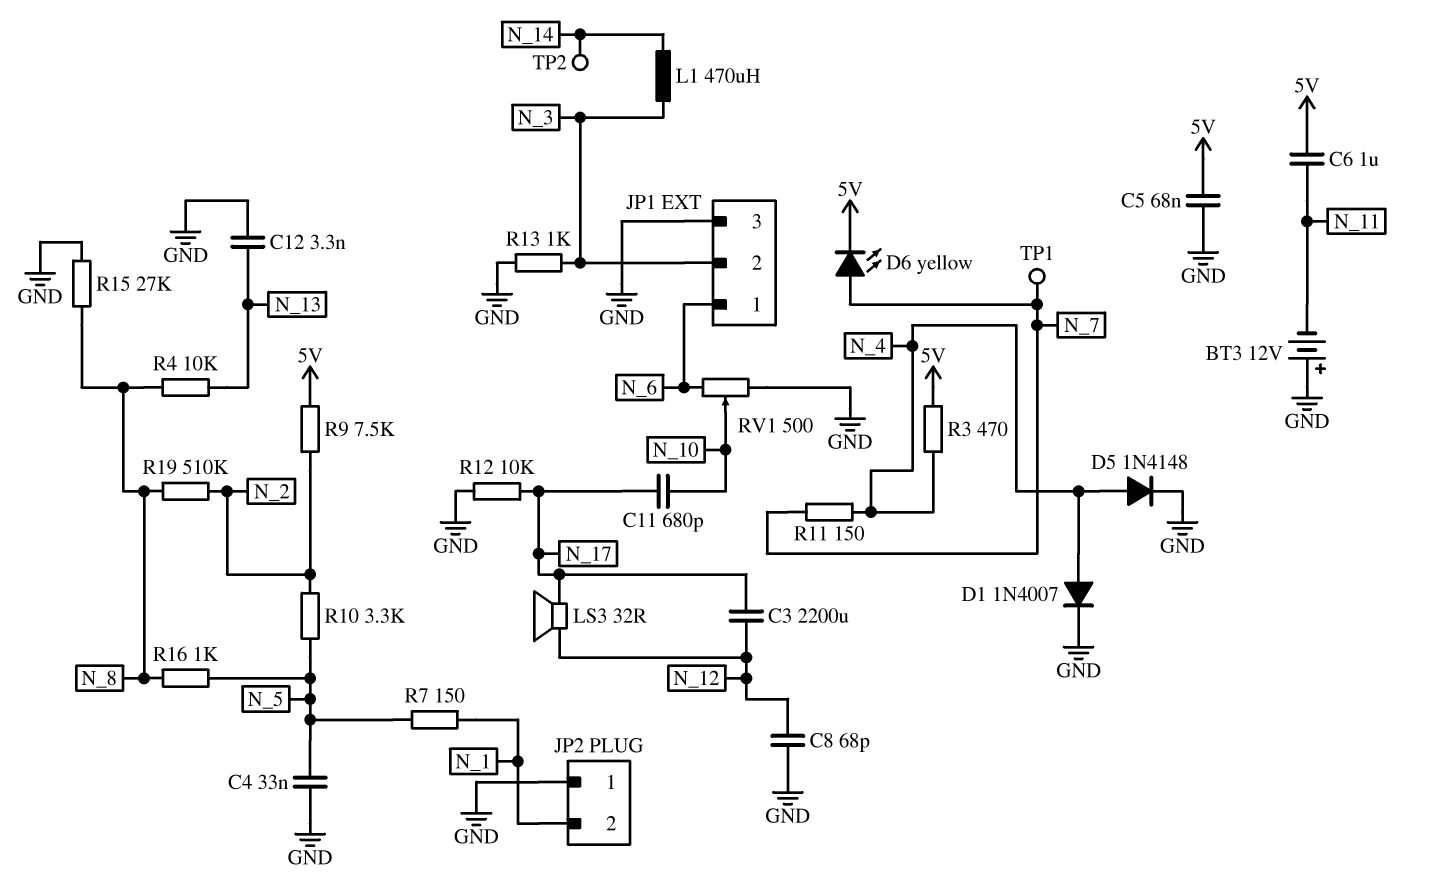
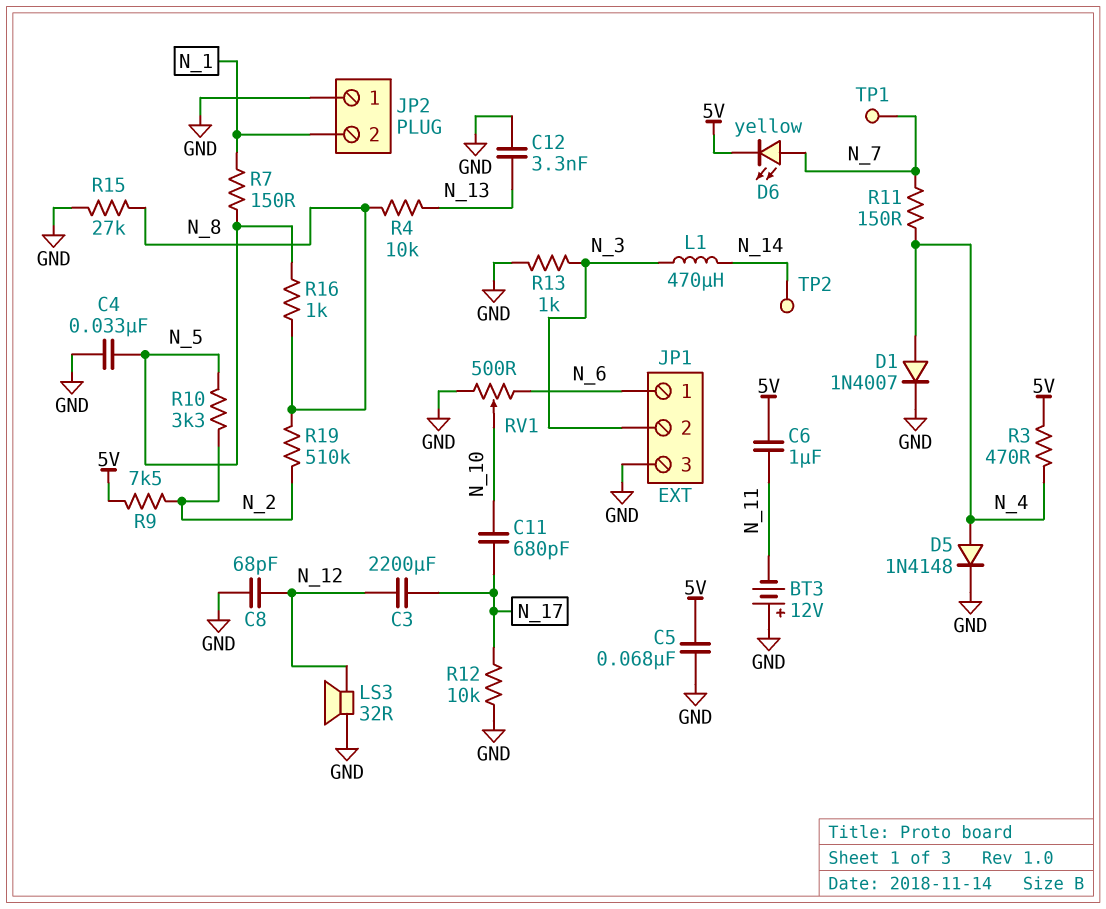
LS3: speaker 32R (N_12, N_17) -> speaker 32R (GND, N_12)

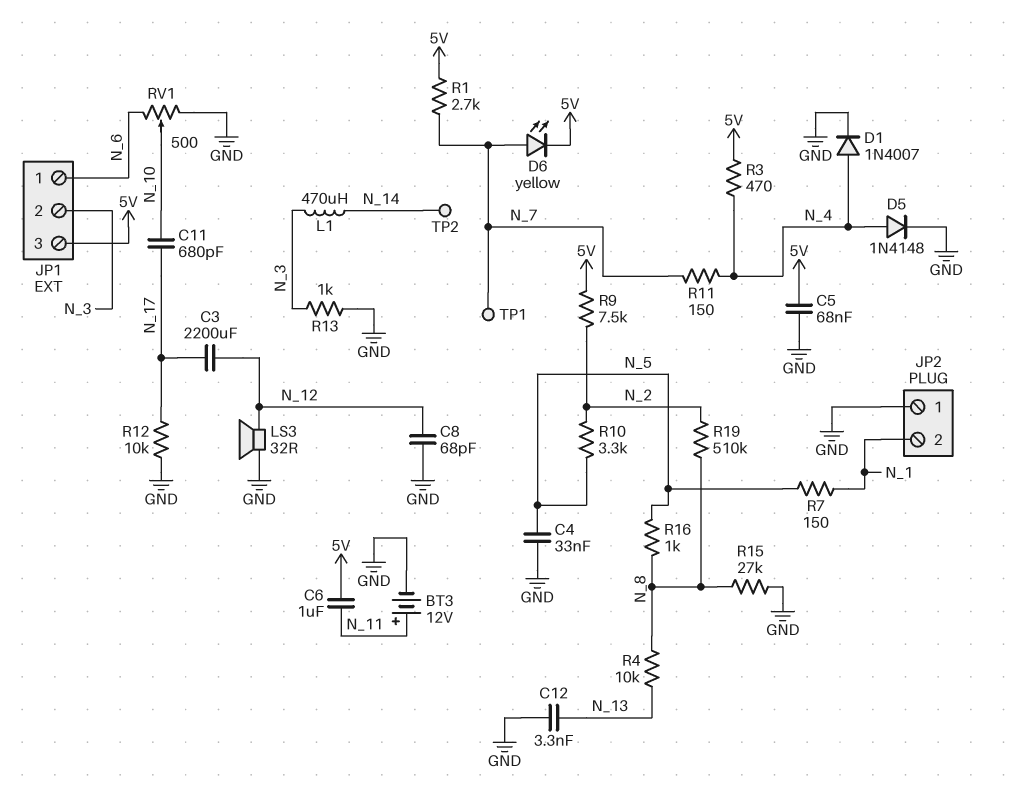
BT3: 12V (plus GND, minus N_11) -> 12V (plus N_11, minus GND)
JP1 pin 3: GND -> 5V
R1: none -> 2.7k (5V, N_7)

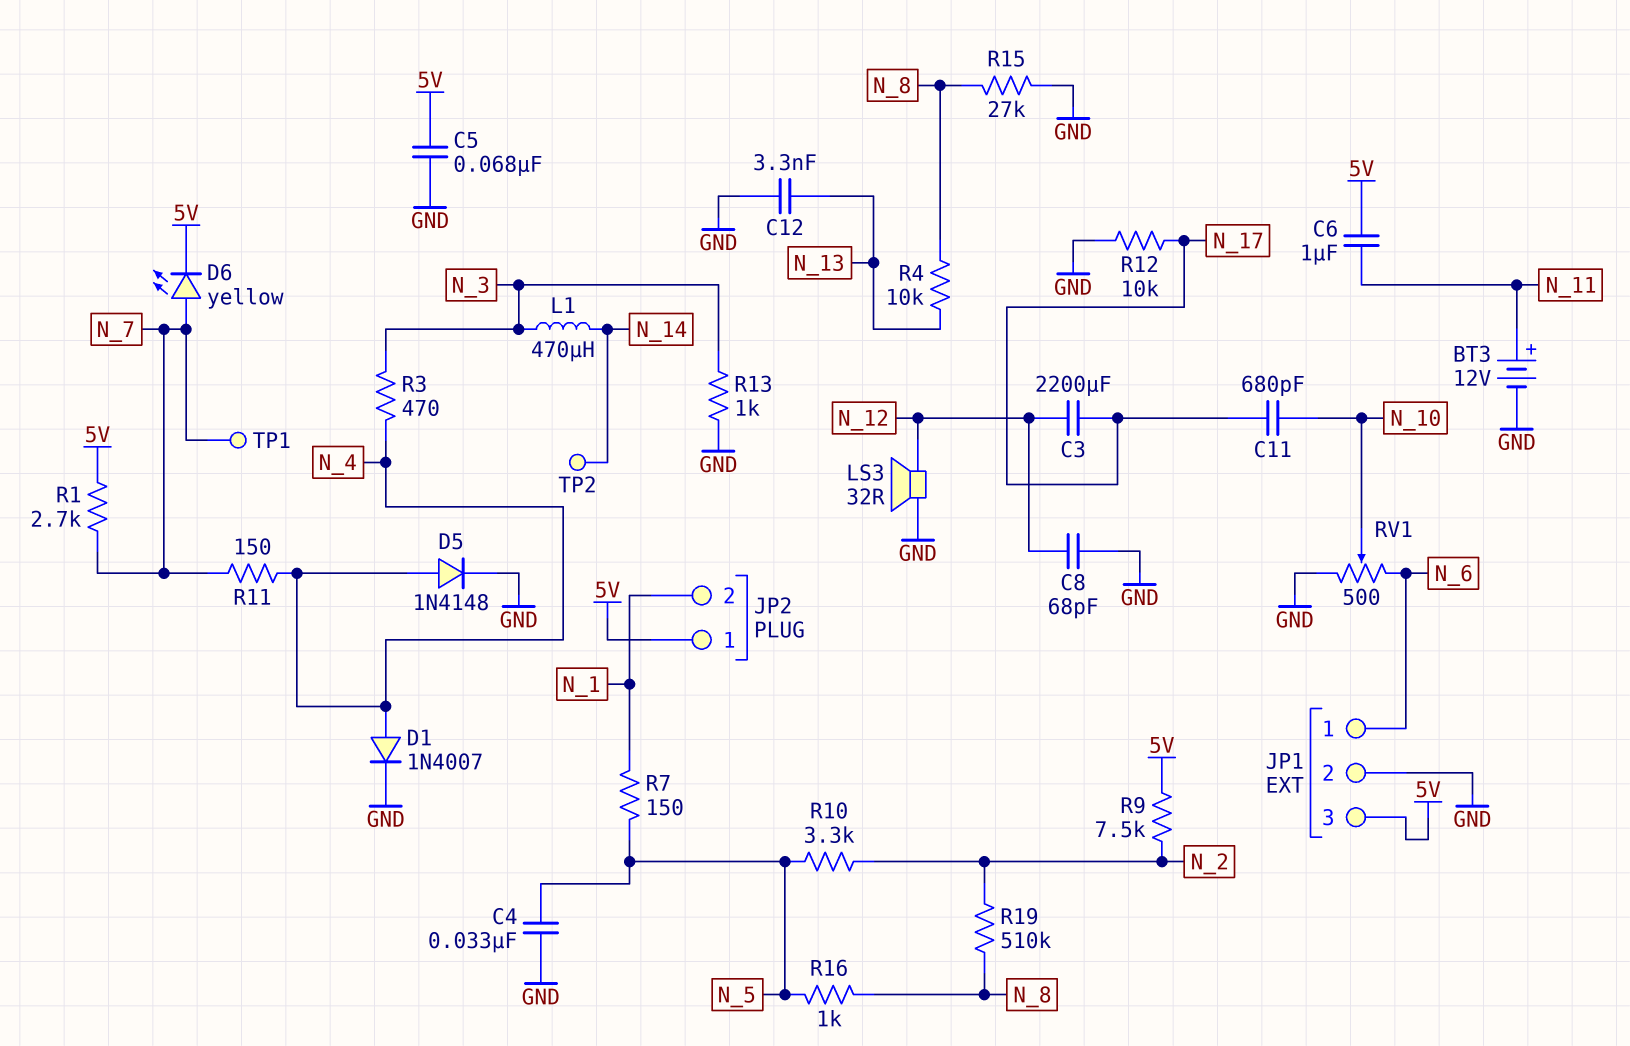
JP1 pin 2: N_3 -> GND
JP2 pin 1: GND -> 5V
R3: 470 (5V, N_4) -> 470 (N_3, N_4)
□ □ □ □ □
Quote the data above in full, leaving out the pictures it holds.

» **COMPLETED TASK**
LS3: speaker 32R (N_12, N_17) -> speaker 32R (GND, N_12)

BT3: 12V (plus GND, minus N_11) -> 12V (plus N_11, minus GND)
JP1 pin 3: GND -> 5V
R1: none -> 2.7k (5V, N_7)

JP1 pin 2: N_3 -> GND
JP2 pin 1: GND -> 5V
R3: 470 (5V, N_4) -> 470 (N_3, N_4)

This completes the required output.